== Source material ==
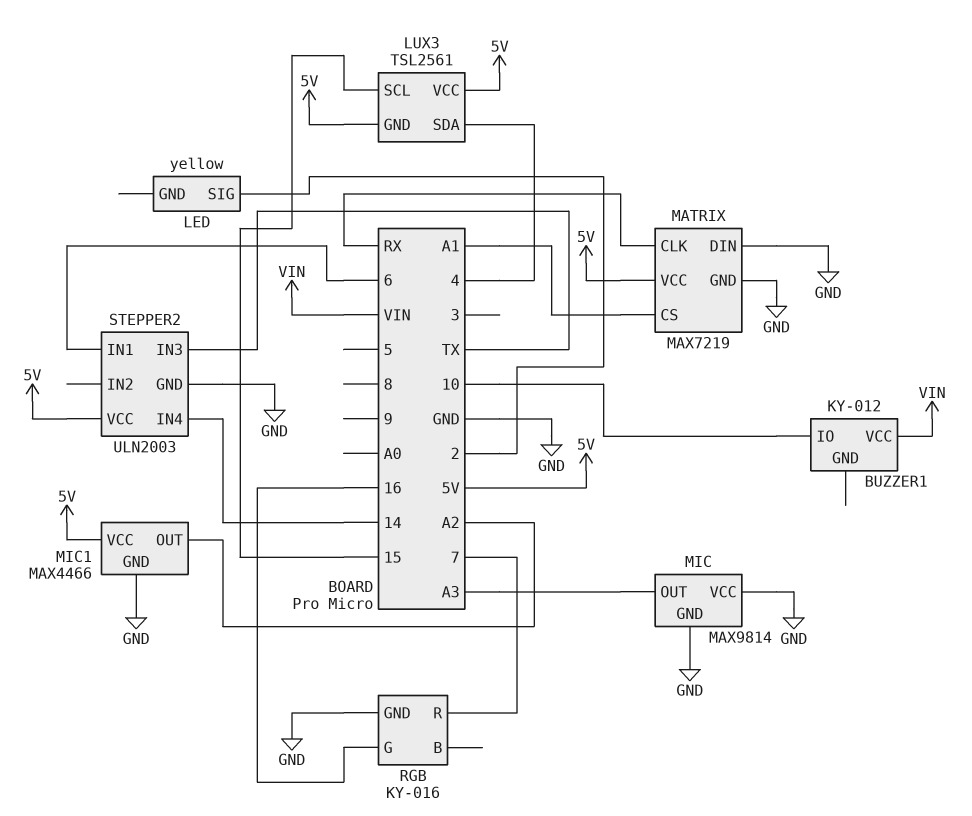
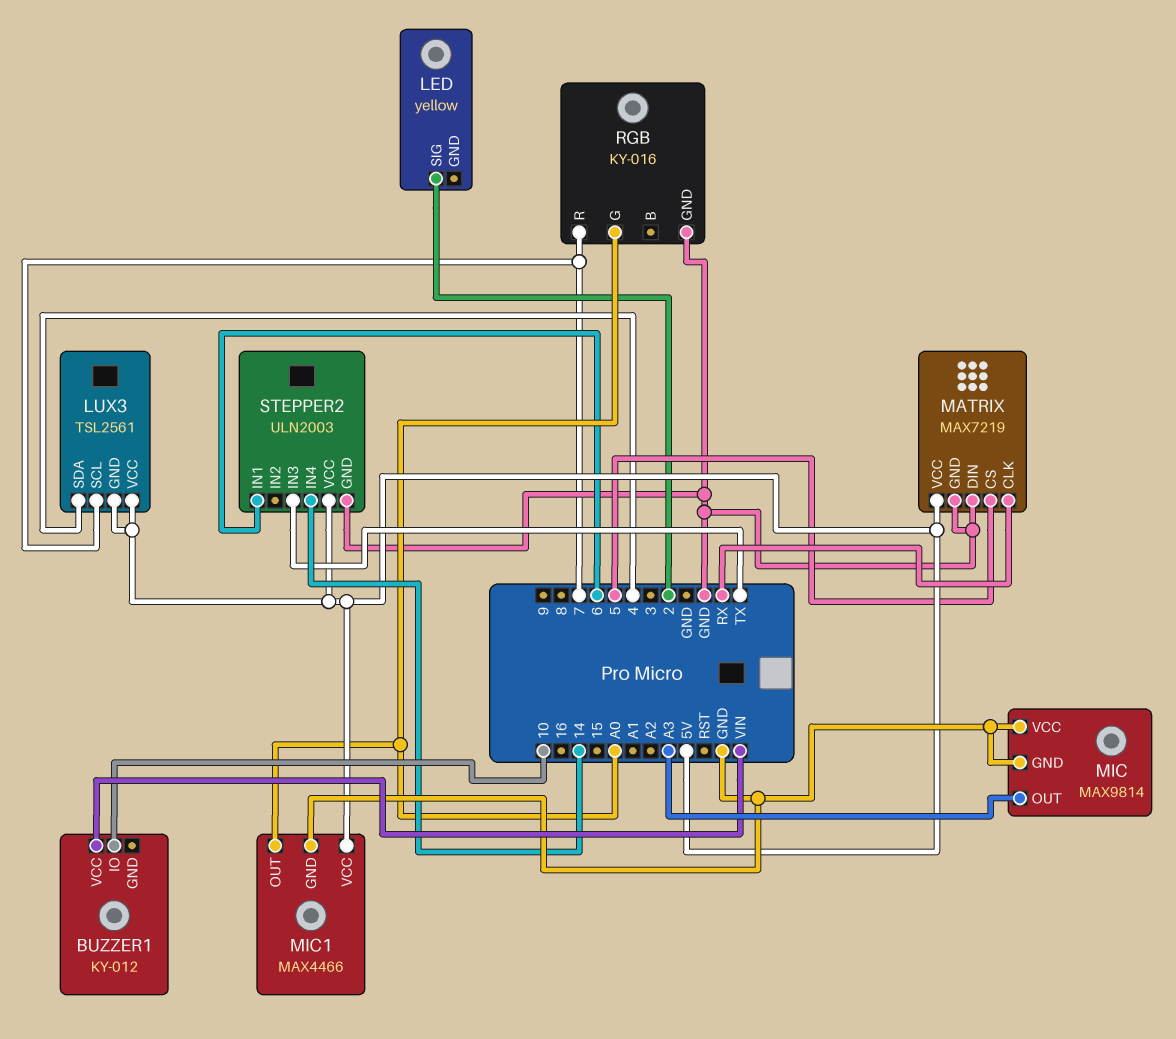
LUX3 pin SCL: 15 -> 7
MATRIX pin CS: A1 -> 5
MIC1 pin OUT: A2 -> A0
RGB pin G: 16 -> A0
===
== Source material ==
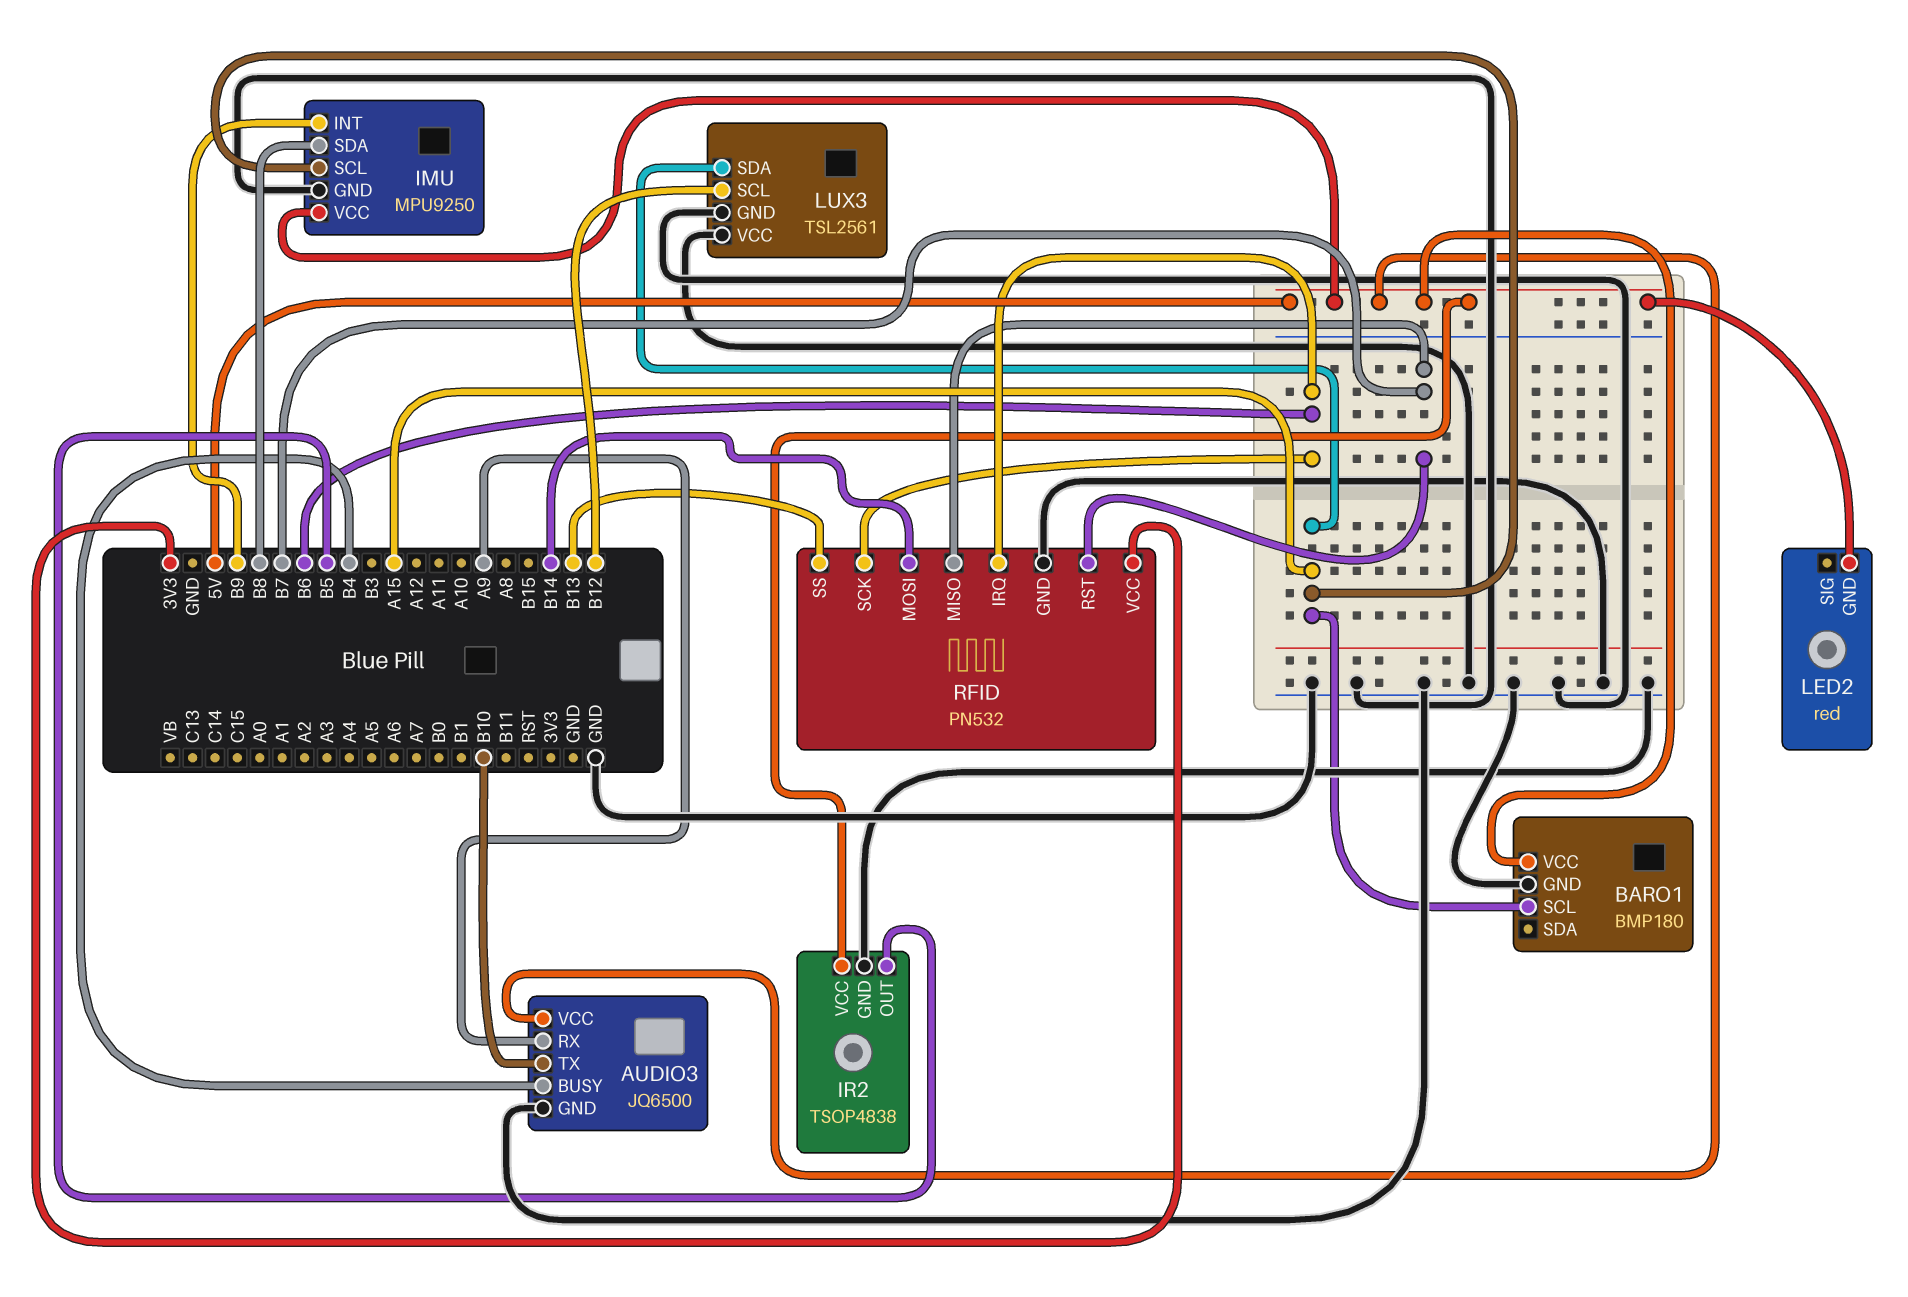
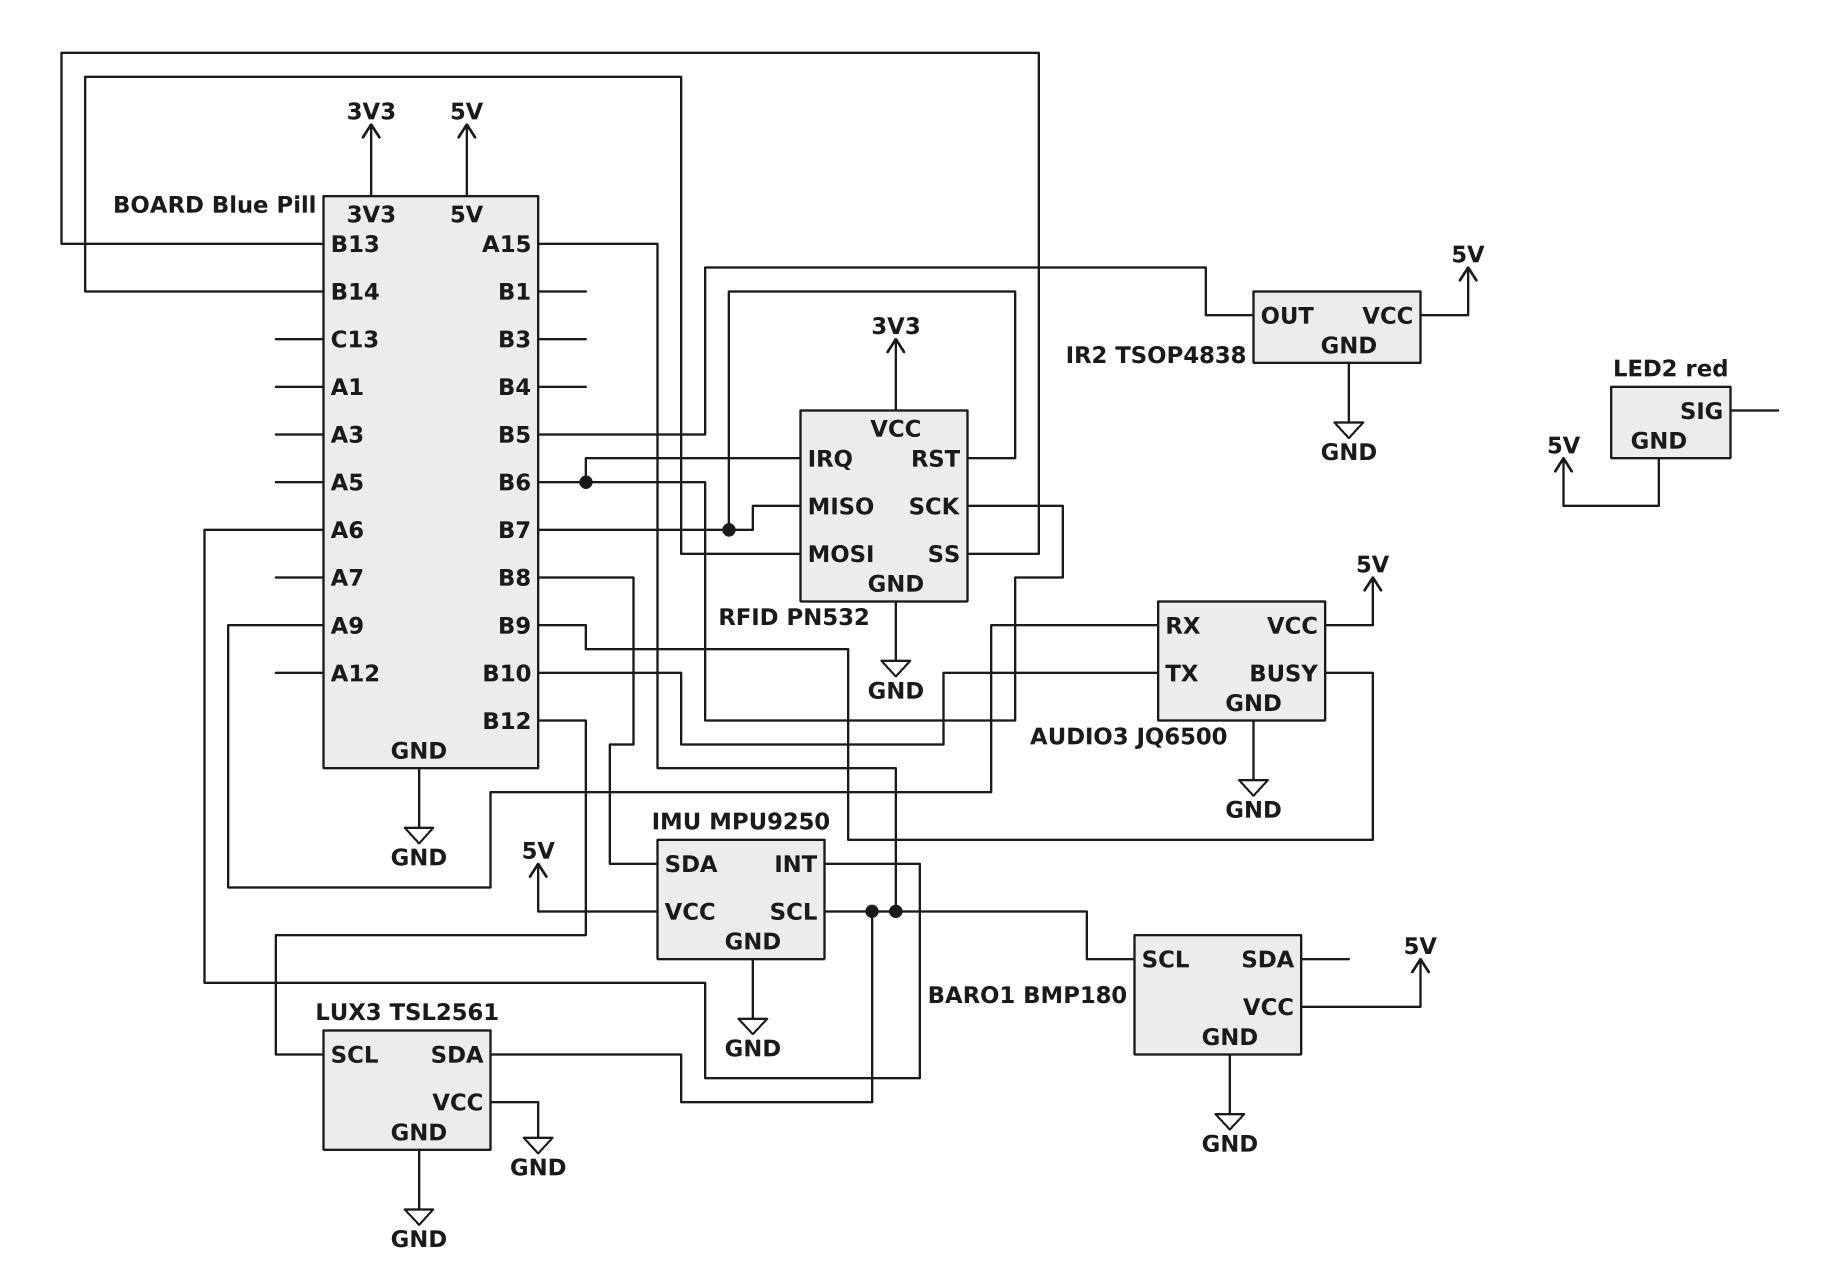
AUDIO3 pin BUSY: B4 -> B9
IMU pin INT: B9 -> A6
===
*Brief*:
Among the entries above, find the line with "LUX3 pin SCL: 15 -> 7" and the line with "RGB pin G: 16 -> A0"; give again exactly these two lines and all lines between them.

*Task output*:
LUX3 pin SCL: 15 -> 7
MATRIX pin CS: A1 -> 5
MIC1 pin OUT: A2 -> A0
RGB pin G: 16 -> A0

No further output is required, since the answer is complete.